Task description
Write the following entries out again exactly, skipping each image.

Stored entries

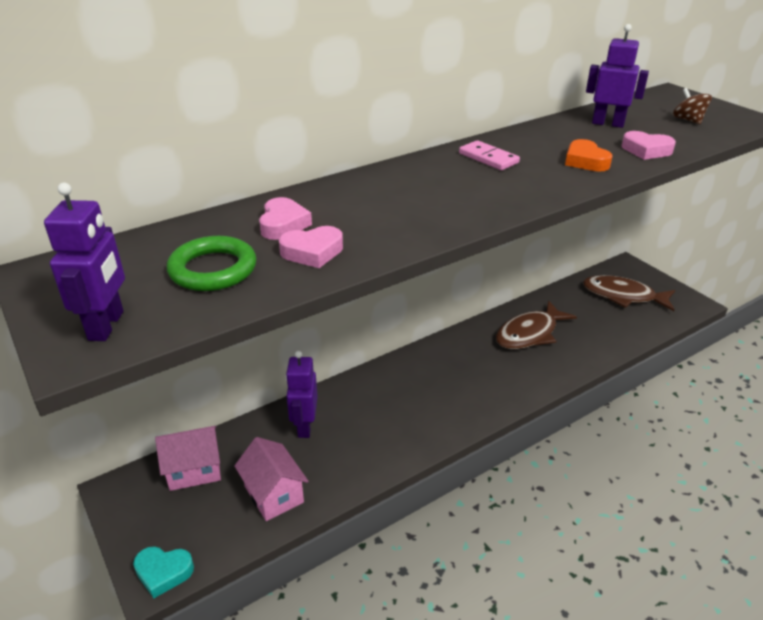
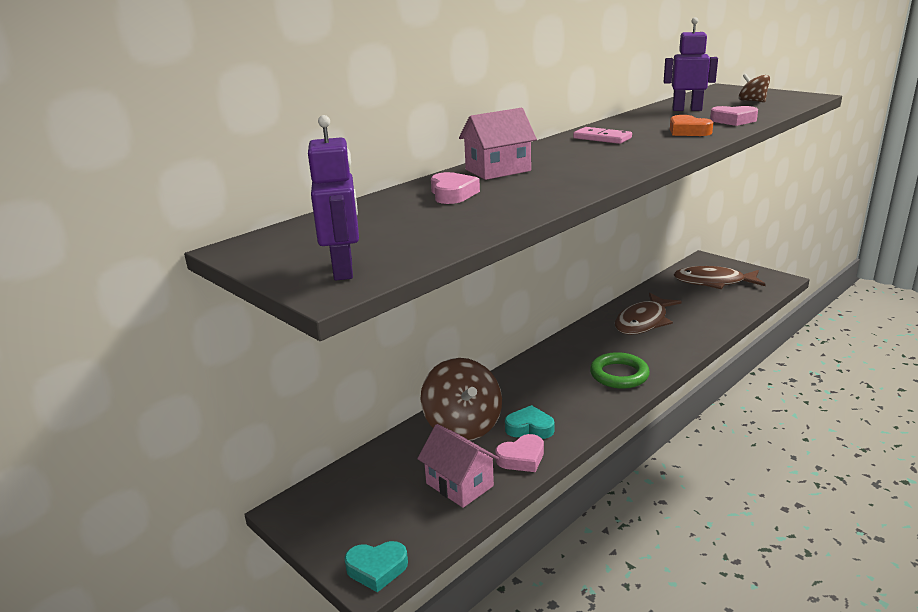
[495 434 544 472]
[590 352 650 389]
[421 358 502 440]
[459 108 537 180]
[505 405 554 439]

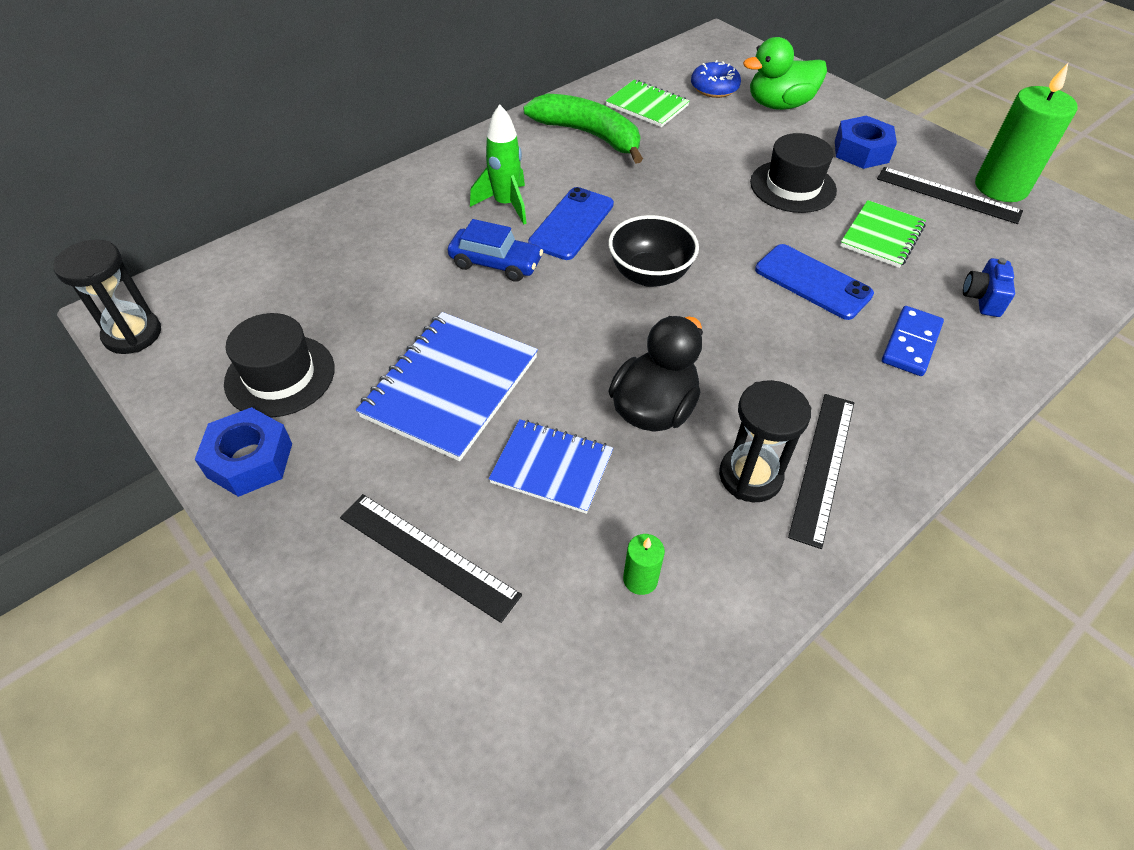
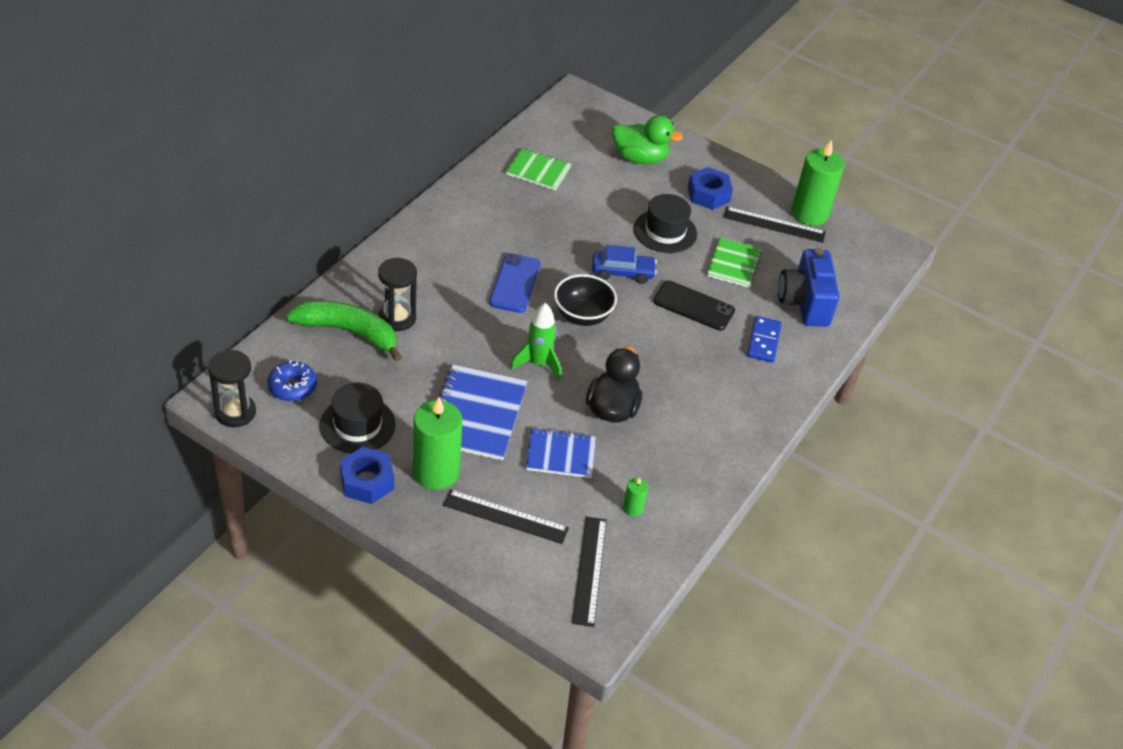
[612 115 683 164]
[267 360 317 402]
[286 301 402 362]
[510 303 561 380]
[592 245 657 284]
[653 281 735 331]
[778 248 839 327]
[378 258 417 331]
[572 517 607 627]
[413 397 463 490]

Answer area
[495 434 544 472]
[590 352 650 389]
[421 358 502 440]
[459 108 537 180]
[505 405 554 439]

[612 115 683 164]
[267 360 317 402]
[286 301 402 362]
[510 303 561 380]
[592 245 657 284]
[653 281 735 331]
[778 248 839 327]
[378 258 417 331]
[572 517 607 627]
[413 397 463 490]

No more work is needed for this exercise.